YOUR OBJECTIVE:
Once you find the line with "[(250,524),(250,499),(223,500),(223,524),(250,524)]" in the data below, transcribe exactly each line from there to the line with "[(10,612),(43,612),(43,584),(10,584),(10,612)]", inclusive, and nothing else. Drop the pictures.

ENTRIES SHOWN:
>>

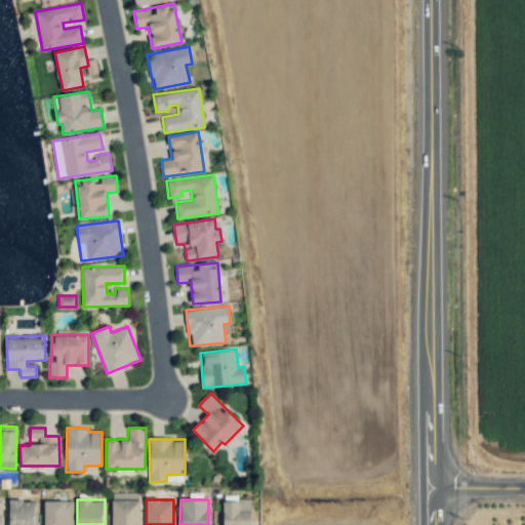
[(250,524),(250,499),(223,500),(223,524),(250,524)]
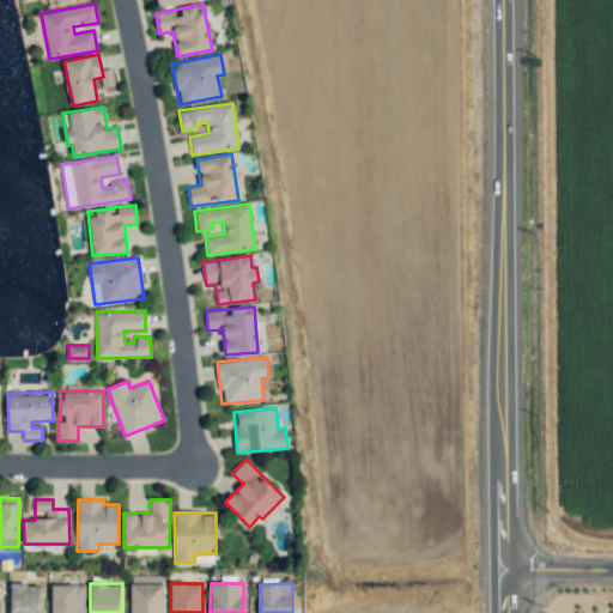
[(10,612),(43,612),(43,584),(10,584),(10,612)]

<<
>>

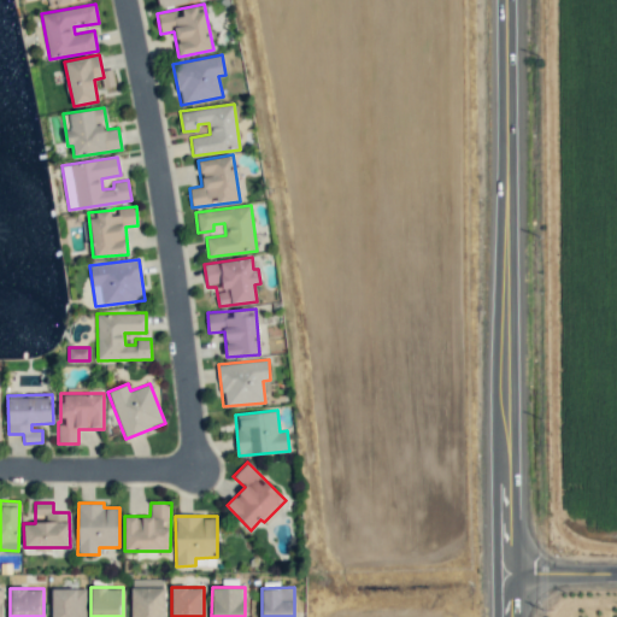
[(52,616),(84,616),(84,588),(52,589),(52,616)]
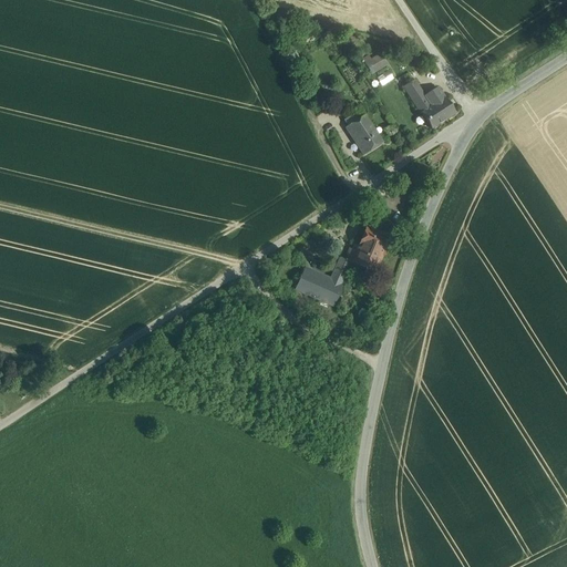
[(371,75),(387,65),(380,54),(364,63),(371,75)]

<<
>>

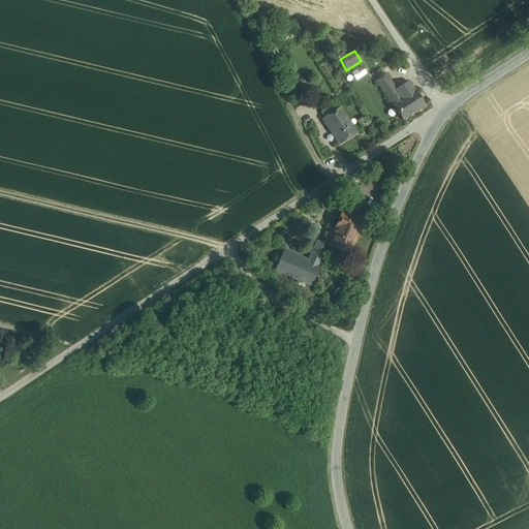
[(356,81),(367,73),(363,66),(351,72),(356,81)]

<<

EXERCISE RESULT:
[(250,524),(250,499),(223,500),(223,524),(250,524)]
[(10,612),(43,612),(43,584),(10,584),(10,612)]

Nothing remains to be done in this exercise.